**What the task asks**
Every record below should be written out exactly; pictures stay out.

***

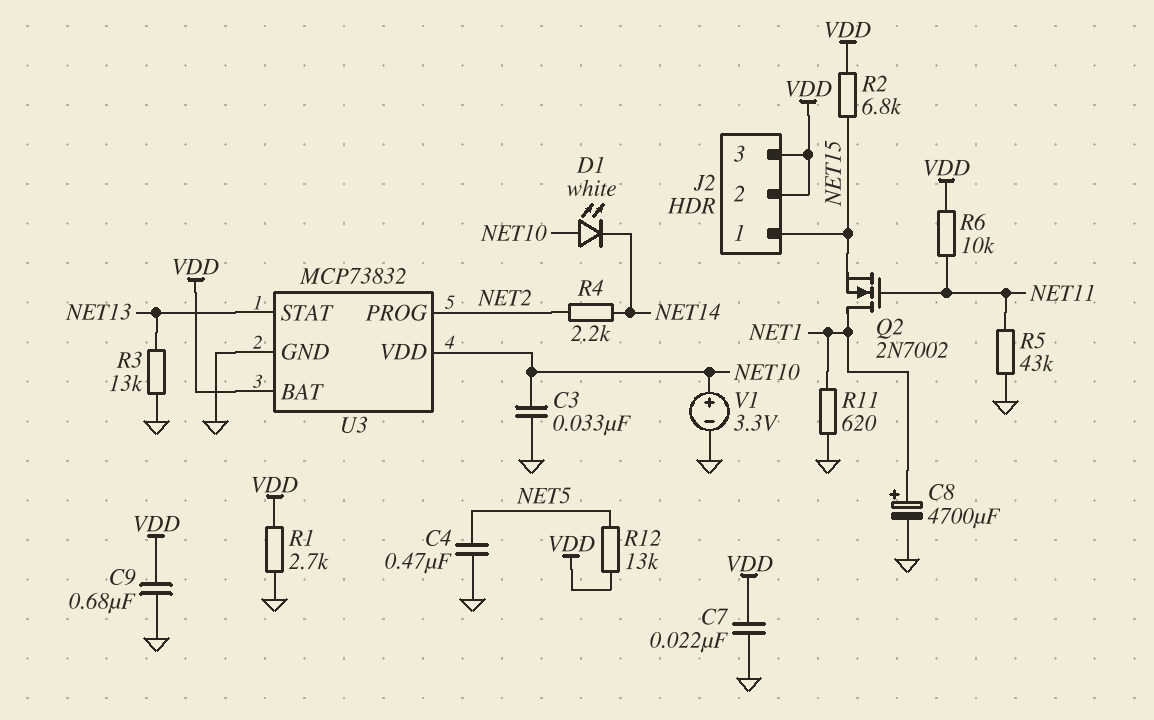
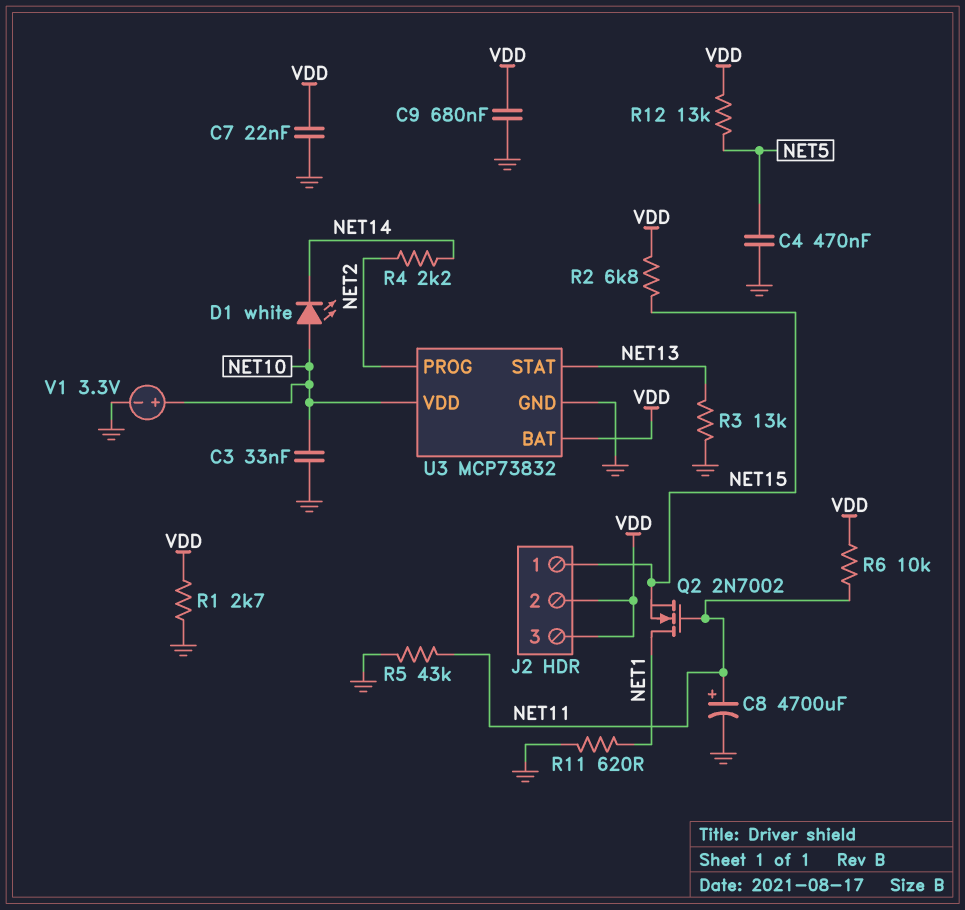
C8: 4700uF (plus NET1, minus GND) -> 4700uF (plus NET11, minus GND)

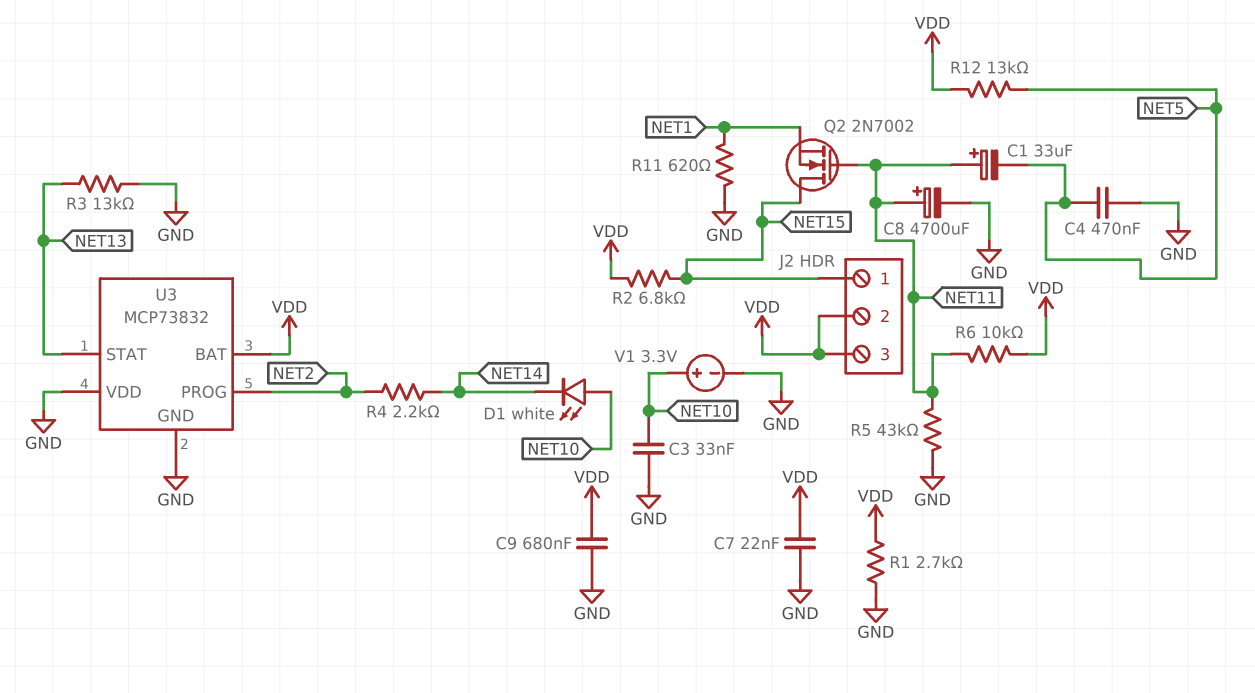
C1: none -> 33uF (plus NET11, minus NET5)
Q2: NMOS 2N7002 (G NET11, D NET1, S NET15) -> NMOS 2N7002 (G NET11, D NET15, S NET1)
U3 pin VDD: NET10 -> GND

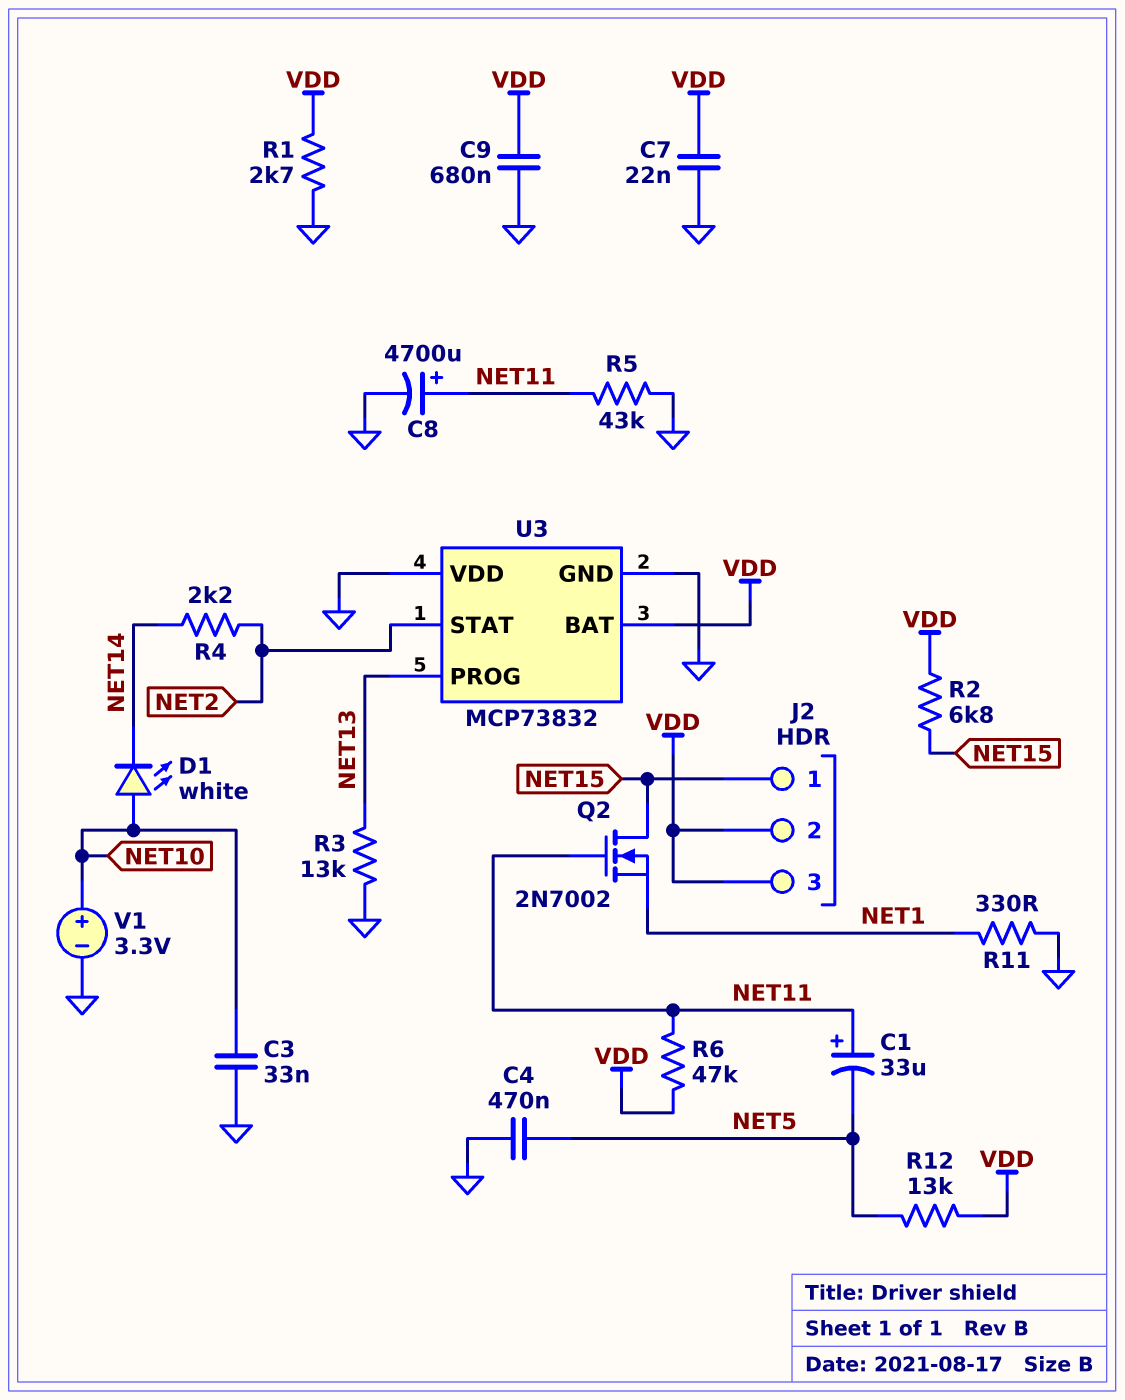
R6: 10k (NET11, VDD) -> 47k (NET11, VDD)
R11: 620 (GND, NET1) -> 330 (GND, NET1)
U3 pin PROG: NET2 -> NET13
U3 pin STAT: NET13 -> NET2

***

**Written solution**
C8: 4700uF (plus NET1, minus GND) -> 4700uF (plus NET11, minus GND)

C1: none -> 33uF (plus NET11, minus NET5)
Q2: NMOS 2N7002 (G NET11, D NET1, S NET15) -> NMOS 2N7002 (G NET11, D NET15, S NET1)
U3 pin VDD: NET10 -> GND

R6: 10k (NET11, VDD) -> 47k (NET11, VDD)
R11: 620 (GND, NET1) -> 330 (GND, NET1)
U3 pin PROG: NET2 -> NET13
U3 pin STAT: NET13 -> NET2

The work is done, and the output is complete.